------ Material supplied
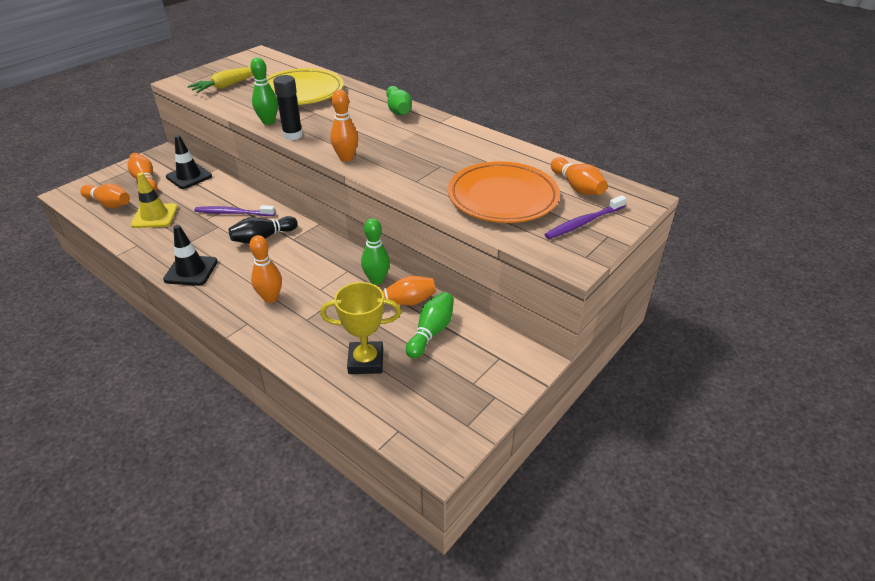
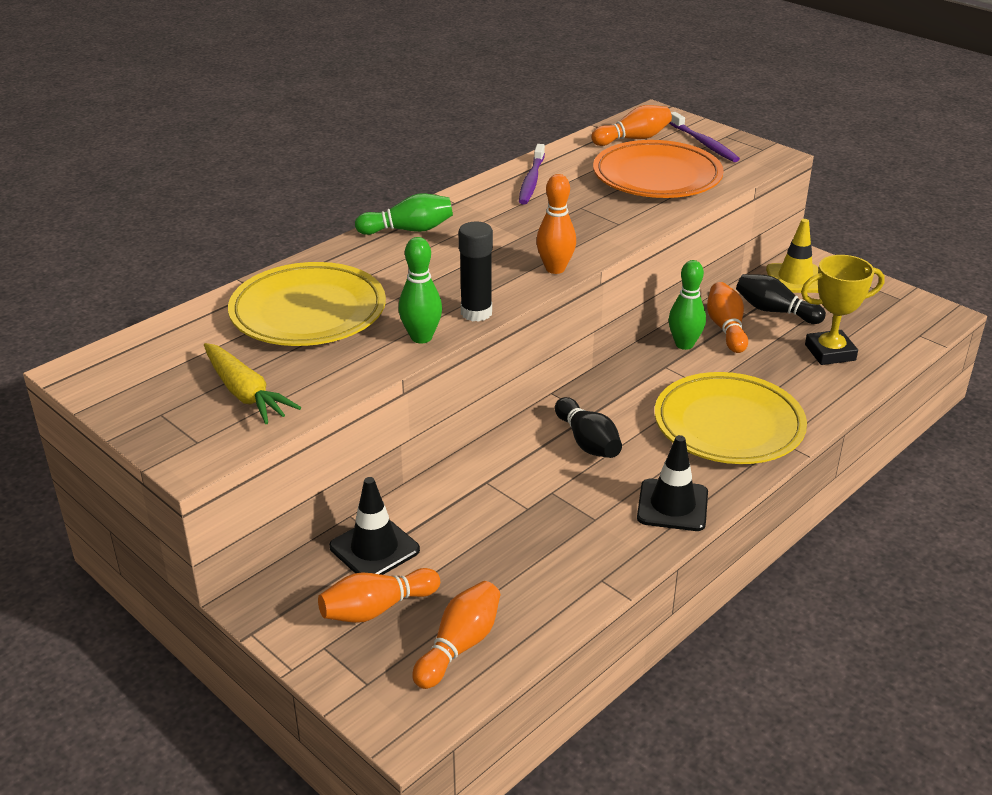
camera: 85 degrees left, 5 degrees down
(155, 216) = (512, 572): yellow traffic cone -> yellow traffic cone (795, 279)
(233, 213) = (513, 479): purple toothbrush -> purple toothbrush (531, 181)
(270, 298) = (728, 425): orange bowling pin -> yellow plate
(366, 361) = (830, 352): yellow trophy -> yellow trophy turned 75 degrees clockwise
(431, 332) = (775, 311): green bowling pin -> black bowling pin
------------
## Task item:
Transcribe the records above exactly, beginning at the line that contains "(155, 216) = (512, 572): yellow" and ending with the line that contains "(366, 361) = (830, 352): yellow", both included, and nothing else.

## Response:
(155, 216) = (512, 572): yellow traffic cone -> yellow traffic cone (795, 279)
(233, 213) = (513, 479): purple toothbrush -> purple toothbrush (531, 181)
(270, 298) = (728, 425): orange bowling pin -> yellow plate
(366, 361) = (830, 352): yellow trophy -> yellow trophy turned 75 degrees clockwise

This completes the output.